Start of MATERIAL PROVIDED
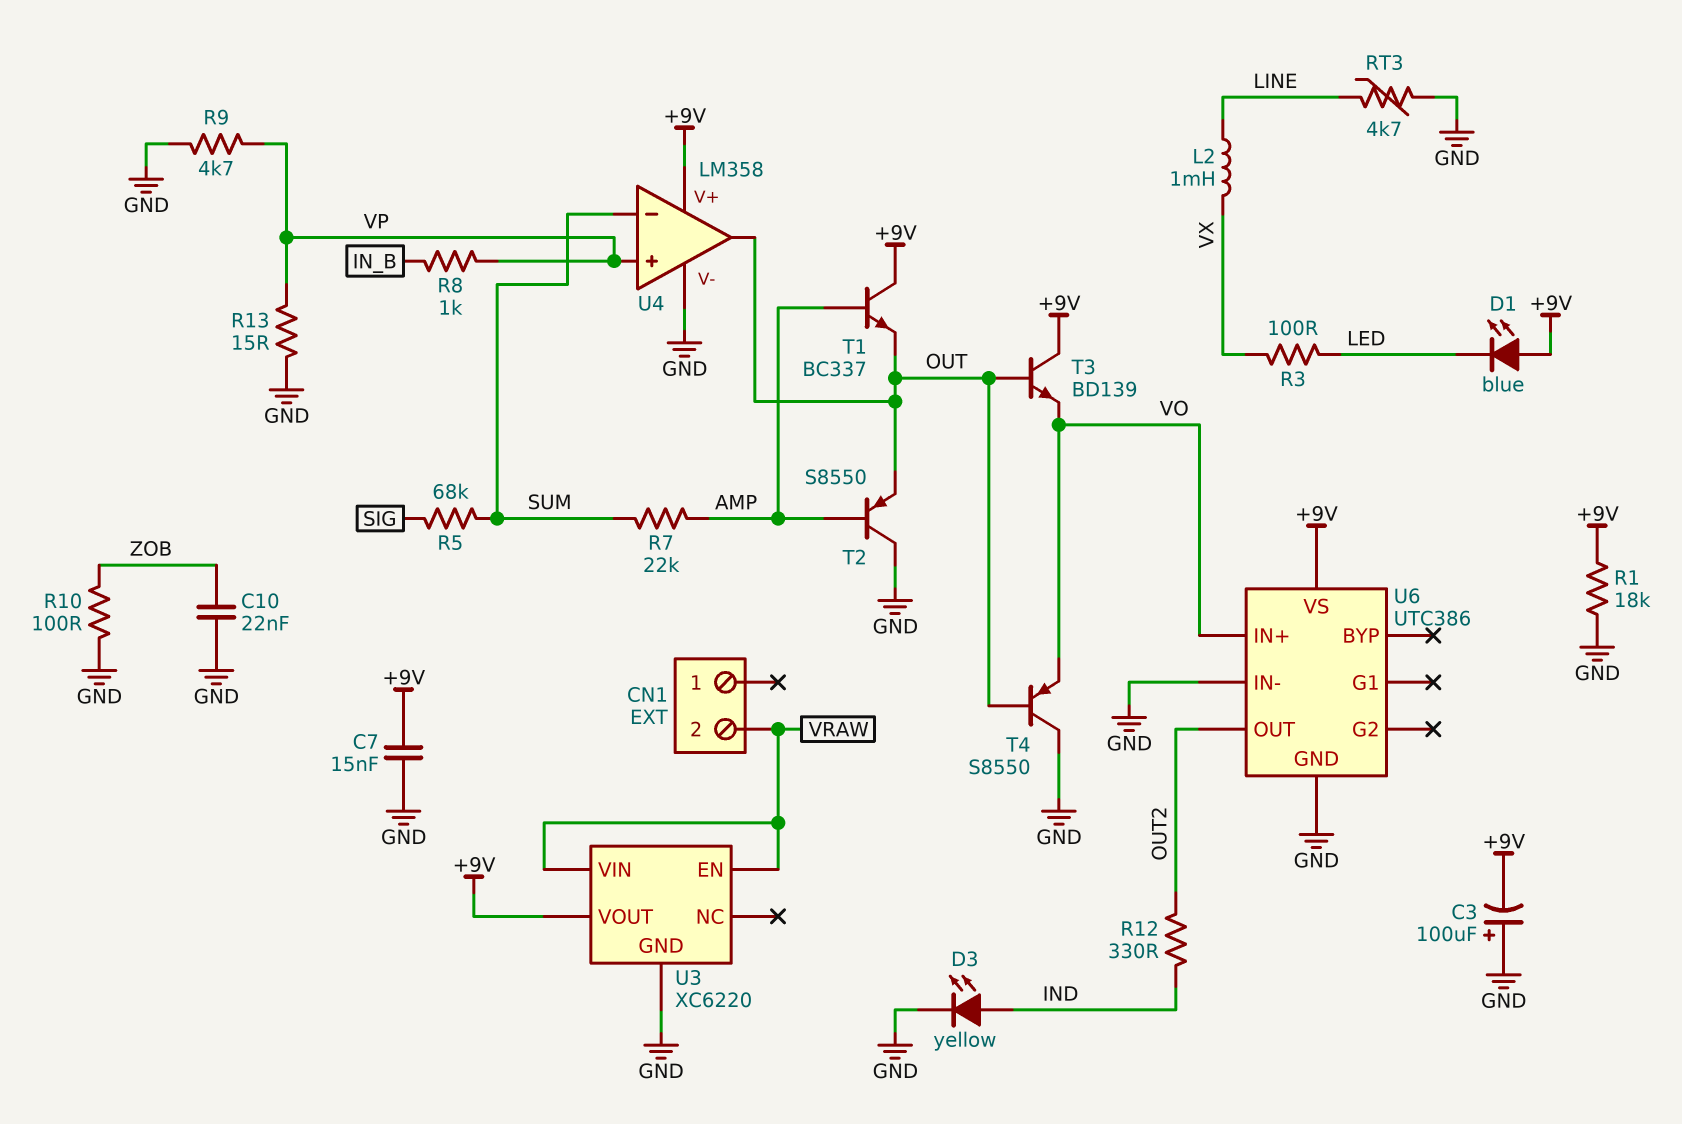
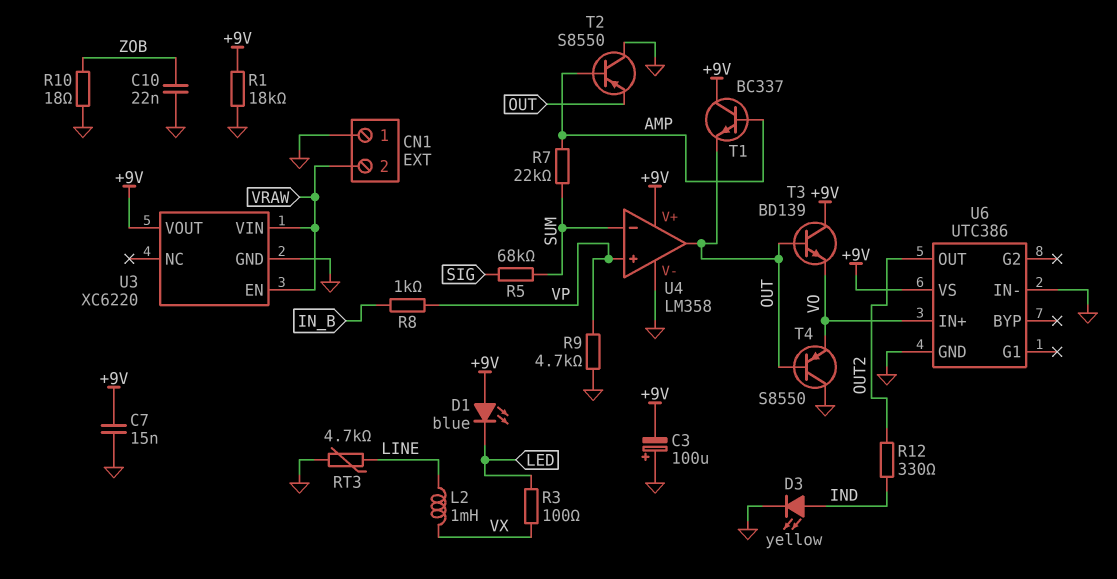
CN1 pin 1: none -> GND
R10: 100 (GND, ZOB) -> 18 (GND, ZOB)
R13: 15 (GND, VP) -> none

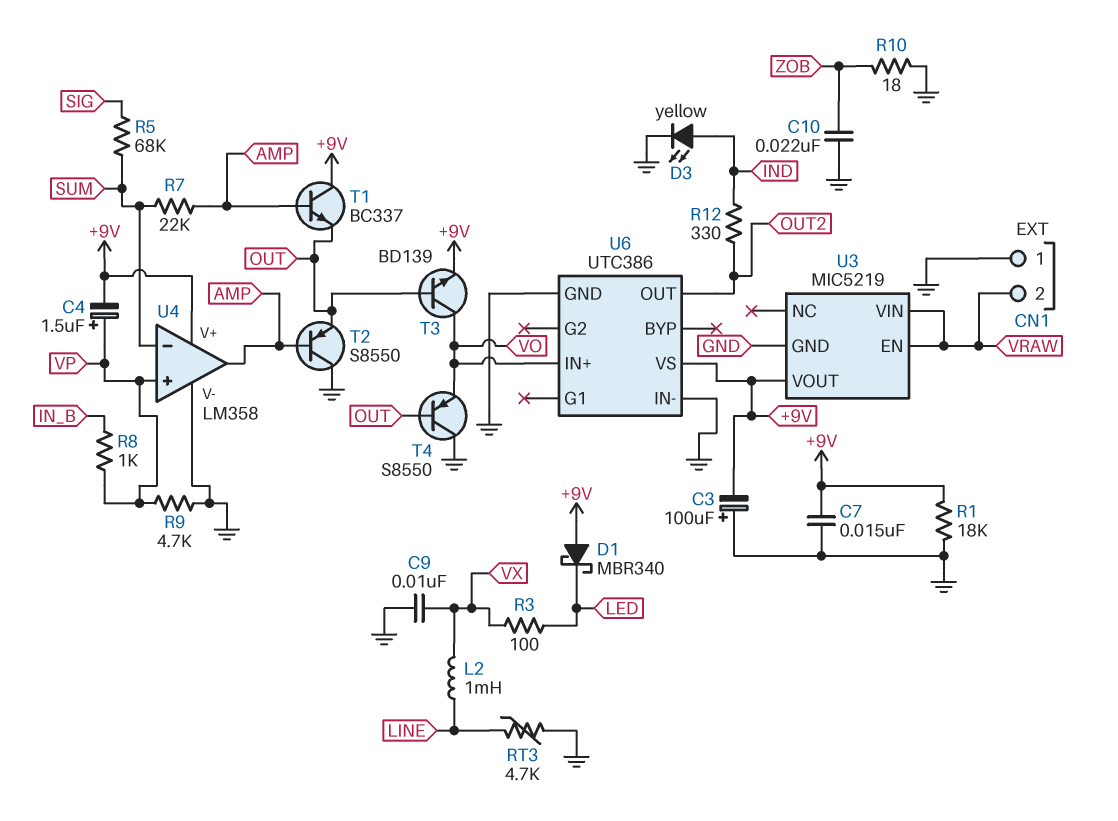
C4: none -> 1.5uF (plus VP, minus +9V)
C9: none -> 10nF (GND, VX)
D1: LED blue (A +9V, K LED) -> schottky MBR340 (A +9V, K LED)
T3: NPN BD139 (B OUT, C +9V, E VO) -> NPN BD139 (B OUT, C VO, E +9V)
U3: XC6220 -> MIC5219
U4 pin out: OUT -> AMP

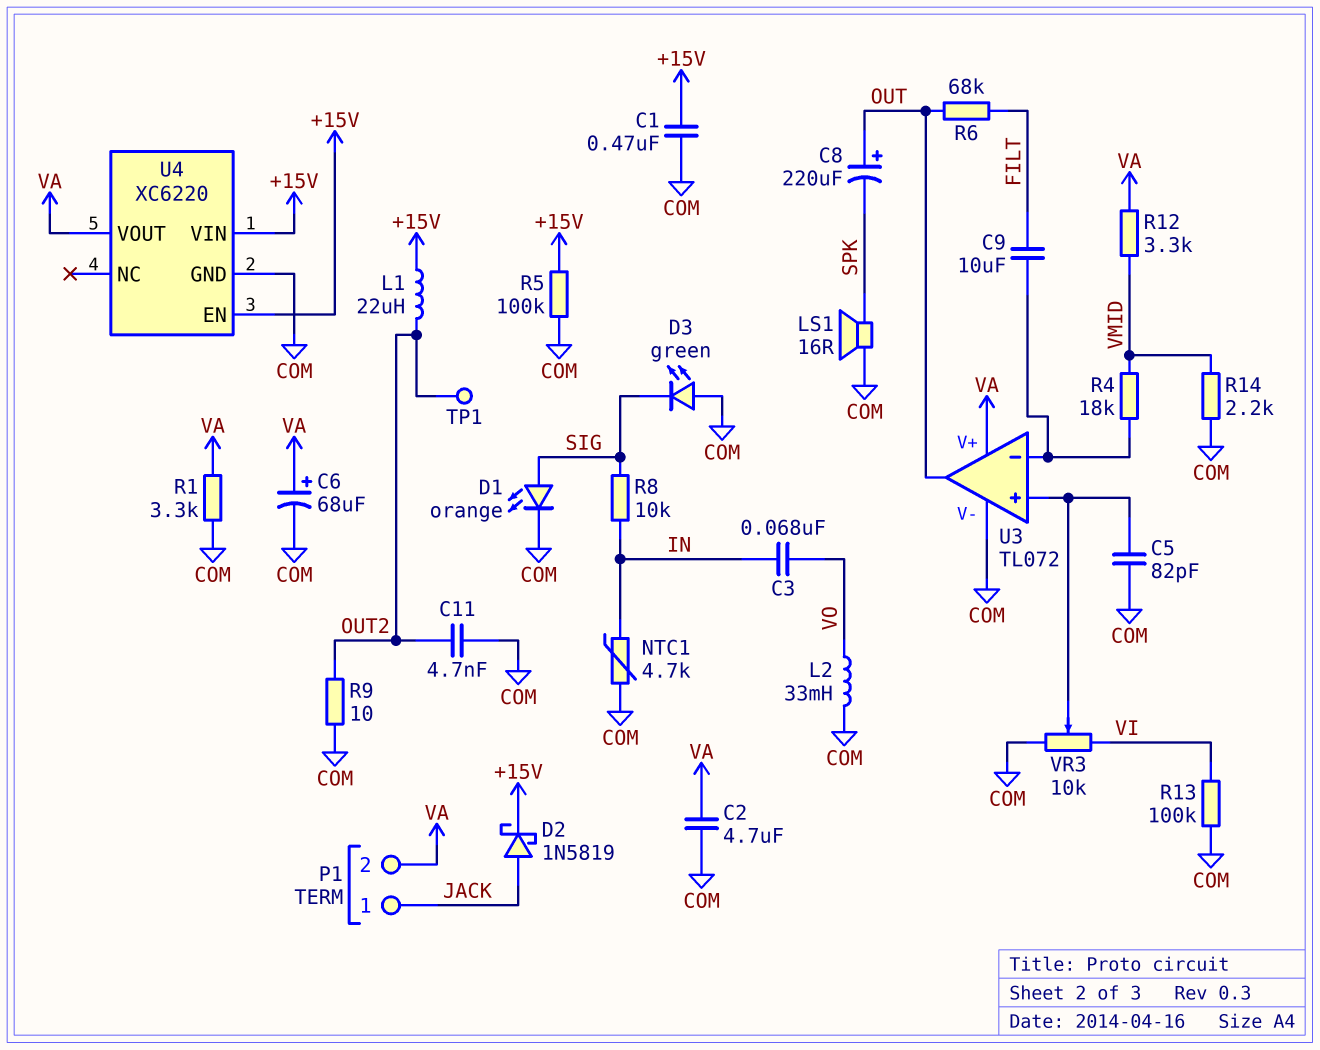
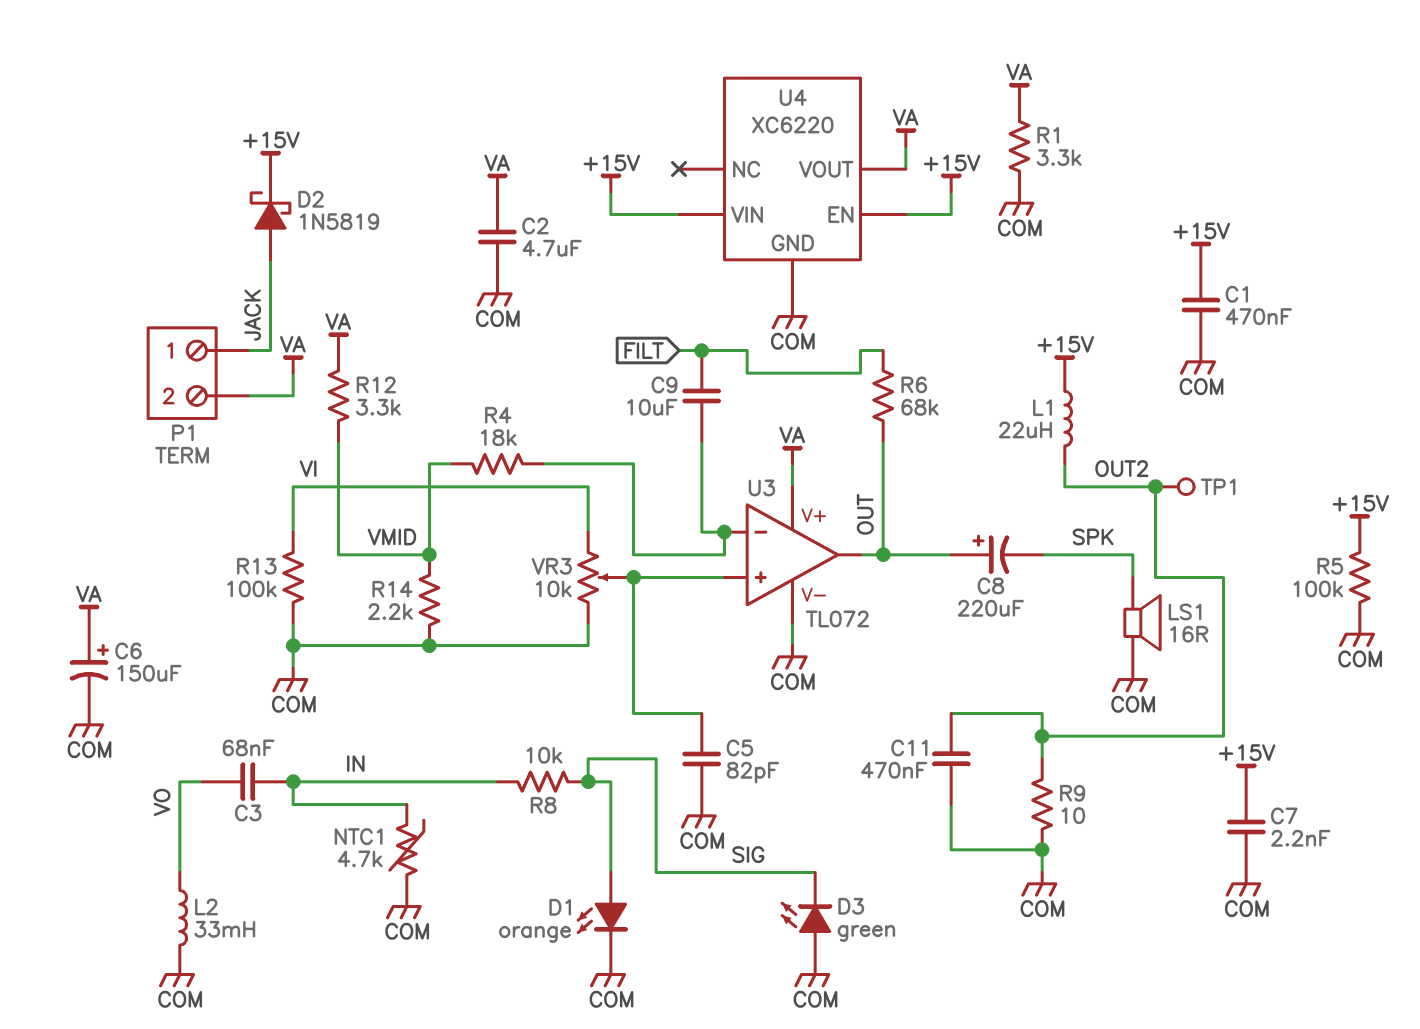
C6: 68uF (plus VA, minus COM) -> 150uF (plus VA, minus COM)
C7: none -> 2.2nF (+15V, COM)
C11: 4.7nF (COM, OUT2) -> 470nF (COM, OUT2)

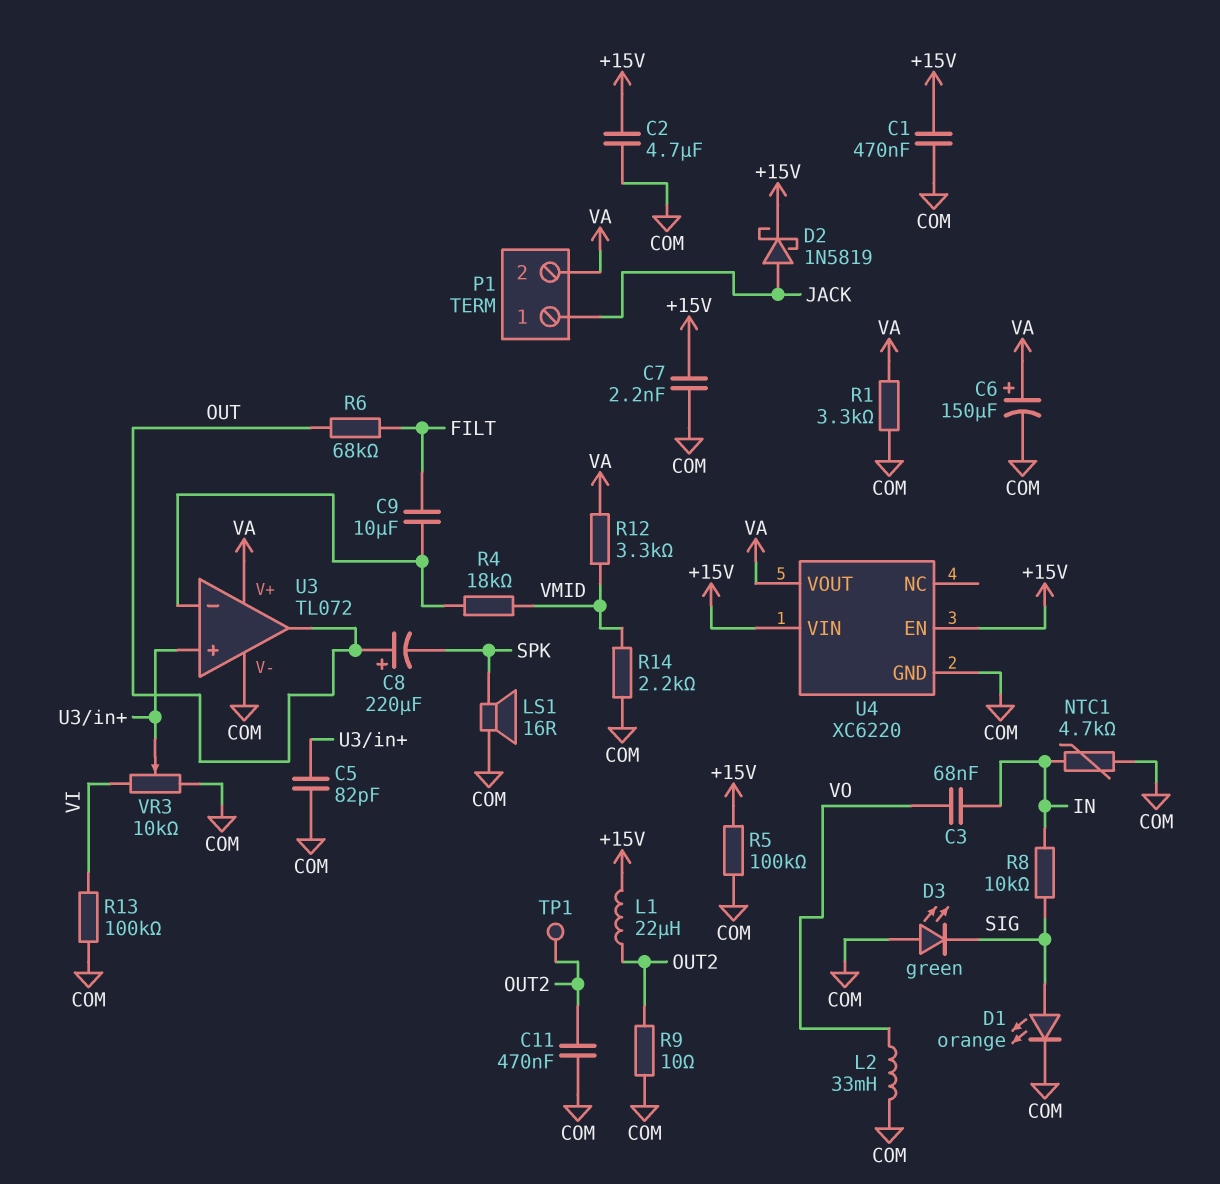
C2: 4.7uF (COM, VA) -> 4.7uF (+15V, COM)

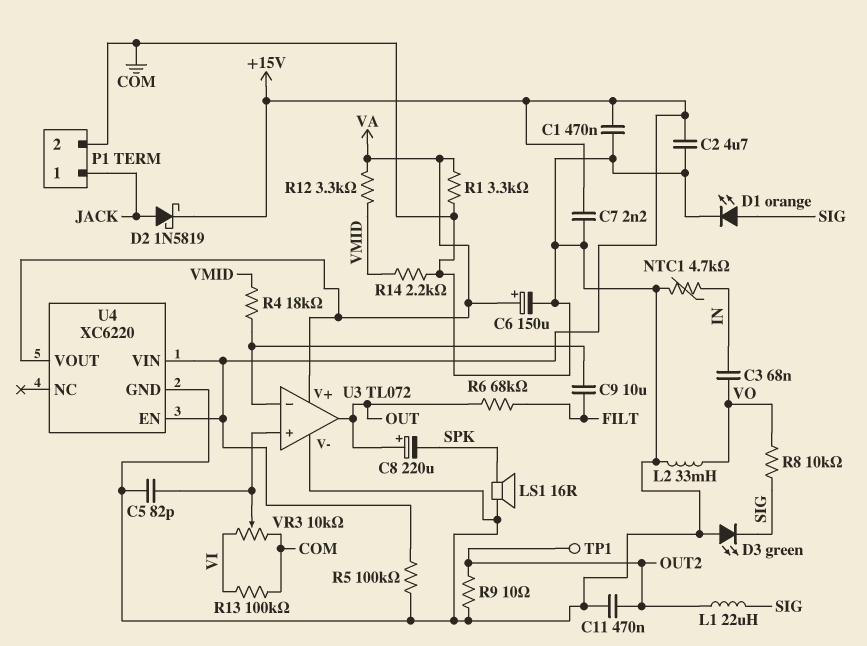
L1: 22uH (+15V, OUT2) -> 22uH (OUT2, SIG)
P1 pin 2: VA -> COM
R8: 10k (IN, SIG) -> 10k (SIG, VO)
End of MATERIAL PROVIDED
◆ **EXERCISE BRIEF**
Locate the line containing "R10: 100 (GND, ZOB) -> 18 (GND, ZOB)" in the records above, then output it and every line after it through the last, excluding pictures.

◆ **EXERCISE OUTPUT**
R10: 100 (GND, ZOB) -> 18 (GND, ZOB)
R13: 15 (GND, VP) -> none

C4: none -> 1.5uF (plus VP, minus +9V)
C9: none -> 10nF (GND, VX)
D1: LED blue (A +9V, K LED) -> schottky MBR340 (A +9V, K LED)
T3: NPN BD139 (B OUT, C +9V, E VO) -> NPN BD139 (B OUT, C VO, E +9V)
U3: XC6220 -> MIC5219
U4 pin out: OUT -> AMP

C6: 68uF (plus VA, minus COM) -> 150uF (plus VA, minus COM)
C7: none -> 2.2nF (+15V, COM)
C11: 4.7nF (COM, OUT2) -> 470nF (COM, OUT2)

C2: 4.7uF (COM, VA) -> 4.7uF (+15V, COM)

L1: 22uH (+15V, OUT2) -> 22uH (OUT2, SIG)
P1 pin 2: VA -> COM
R8: 10k (IN, SIG) -> 10k (SIG, VO)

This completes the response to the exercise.